Annotation records:

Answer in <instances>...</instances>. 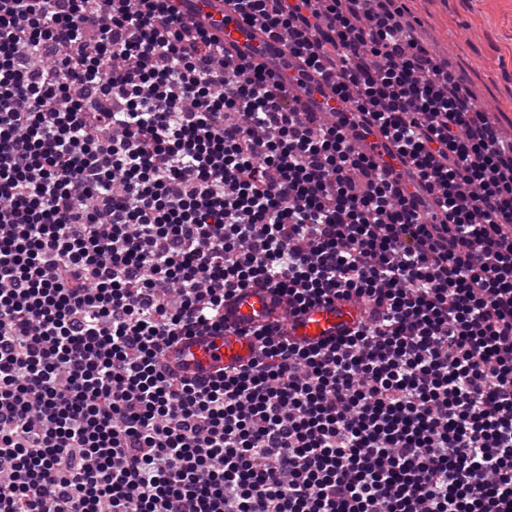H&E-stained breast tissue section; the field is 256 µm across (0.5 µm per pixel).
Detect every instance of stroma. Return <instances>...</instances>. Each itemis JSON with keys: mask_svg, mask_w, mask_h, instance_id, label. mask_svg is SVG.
Returning a JSON list of instances; mask_svg holds the SVG:
<instances>
[{"mask_svg": "<svg viewBox=\"0 0 512 512\" xmlns=\"http://www.w3.org/2000/svg\"><path fill=\"white\" fill-rule=\"evenodd\" d=\"M420 37L512 132V0H409Z\"/></svg>", "mask_w": 512, "mask_h": 512, "instance_id": "obj_1", "label": "stroma"}]
</instances>
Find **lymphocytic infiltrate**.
I'll use <instances>...</instances> for the list:
<instances>
[{"label":"lymphocytic infiltrate","mask_w":512,"mask_h":512,"mask_svg":"<svg viewBox=\"0 0 512 512\" xmlns=\"http://www.w3.org/2000/svg\"><path fill=\"white\" fill-rule=\"evenodd\" d=\"M0 0V512H512V136L405 0ZM268 289L318 343L166 359ZM202 11L214 19H224V25L215 26L212 33L226 45H235L241 53L258 59L268 71L282 75L286 85L288 77L296 75L299 62L288 55L286 42L270 38L258 24L241 21L224 0H207ZM307 87L310 92L307 95L308 106L314 111H322L326 108L327 104L331 107L336 106V94L331 86L323 82L319 78H315L310 82ZM357 319V311L350 306L318 305L301 316L296 328L285 323V330L300 340L316 342L329 336H339L351 328Z\"/></svg>","instance_id":"1"}]
</instances>
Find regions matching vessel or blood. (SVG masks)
Segmentation results:
<instances>
[{"instance_id":"vessel-or-blood-1","label":"vessel or blood","mask_w":512,"mask_h":512,"mask_svg":"<svg viewBox=\"0 0 512 512\" xmlns=\"http://www.w3.org/2000/svg\"><path fill=\"white\" fill-rule=\"evenodd\" d=\"M204 12L219 19L213 33L228 45L237 46L241 53L258 59L269 71L288 78L297 73V62L288 54V45L270 38L259 25L241 21L224 0H206ZM307 103L314 111H322L335 104L336 95L322 80L308 85ZM269 308L266 291L248 288L238 294L232 305L231 317L239 326L246 327L264 322ZM357 311L350 306L318 305L302 315L299 324H286V331L308 342L341 335L351 328ZM252 353L249 340L239 336H195L171 347L170 357L187 364L190 372L209 375L218 369L246 363Z\"/></svg>"}]
</instances>
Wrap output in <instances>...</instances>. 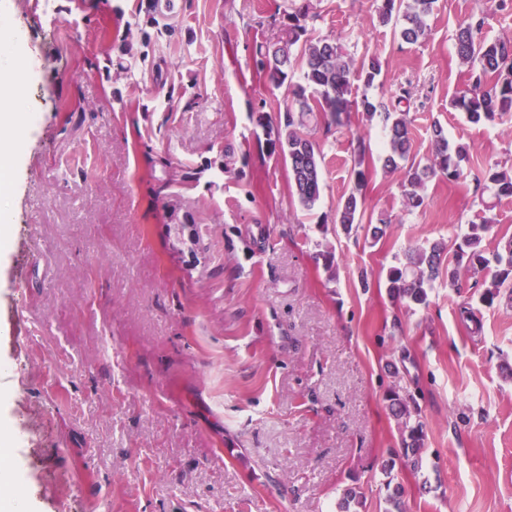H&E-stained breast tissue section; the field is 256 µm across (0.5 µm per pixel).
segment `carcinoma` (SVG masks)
I'll list each match as a JSON object with an SVG mask.
<instances>
[{
    "mask_svg": "<svg viewBox=\"0 0 512 512\" xmlns=\"http://www.w3.org/2000/svg\"><path fill=\"white\" fill-rule=\"evenodd\" d=\"M437 0H379L378 18L388 25L398 20L397 49L414 45L425 36L426 19L432 14ZM319 18L310 12L309 0L288 13V39L274 49L257 47L255 67L264 73L276 87H287L288 102L276 121L259 118L258 124L269 127L273 138L268 140L270 153H278L288 160L290 182L300 205L310 211L321 195V156L311 138V125L321 124L325 132L341 130L349 125L353 111L366 120L379 119L387 145L384 167L401 173V187L407 210L420 208L425 203L422 194L427 182L438 179L457 181L462 177L461 162L468 159L470 147L448 140L441 126L433 128L434 152L421 164L410 160L412 149L411 107L414 93L411 84H400L386 99L373 100L364 95L352 97L356 81L370 87L382 72V61L371 56L354 65L341 43L322 38L315 42L308 38L307 25ZM485 17H471L461 22L454 38L455 54L467 66L466 88L452 105L466 112L473 124H495L512 112V39L488 41L481 37ZM297 48L301 81L289 76L292 67V48ZM368 147L363 138H357V157L352 177L354 190L340 203L336 223L347 233L362 223L364 200L362 191L368 178L364 167ZM490 193L495 199L512 198V174L495 168L485 172L484 180L476 182L473 194L484 198ZM487 224H473L457 246L455 263L448 266V283L461 286L470 271L483 270L490 259L481 247ZM443 246L418 248L405 254V262L390 268L387 276L389 294L408 304L425 306L432 282L439 276ZM499 266L486 289L484 298L492 301L500 288L512 280V237L493 255ZM393 416L407 436L402 440L403 456L419 464V451L424 430L421 421L413 418L410 406L398 398L390 405Z\"/></svg>",
    "mask_w": 512,
    "mask_h": 512,
    "instance_id": "1",
    "label": "carcinoma"
}]
</instances>
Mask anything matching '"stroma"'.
I'll return each instance as SVG.
<instances>
[{
	"label": "stroma",
	"mask_w": 512,
	"mask_h": 512,
	"mask_svg": "<svg viewBox=\"0 0 512 512\" xmlns=\"http://www.w3.org/2000/svg\"><path fill=\"white\" fill-rule=\"evenodd\" d=\"M496 3L438 0L401 50L376 0H312L311 38L385 62L354 94L412 84V158L430 157L437 124L472 150L463 180L429 181L409 211L380 124L352 115L315 134L308 211L258 125L287 90L253 57L279 45L291 0H179L172 17L151 0H0L31 117L0 253V423L31 512H336L348 489L357 512H387L393 486L404 512H512V290L489 304L493 269L459 288L443 271L417 308L386 282L410 247L441 243L453 262L470 225L490 224V251L512 237V199L488 210L471 192L512 167V115L473 124L450 105L458 24L481 14L487 39H512ZM360 132L370 177L349 235L336 211ZM393 391L424 425L416 466Z\"/></svg>",
	"instance_id": "stroma-1"
}]
</instances>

> YOUR OBJECTIVE: Show the lines of the records that include the string "JSON".

> WRITTEN SOLUTION:
Detect every instance of stroma. Return <instances>...</instances>. Each itemis JSON with keys: mask_svg, mask_w, mask_h, instance_id, label. mask_svg is SVG.
Returning a JSON list of instances; mask_svg holds the SVG:
I'll list each match as a JSON object with an SVG mask.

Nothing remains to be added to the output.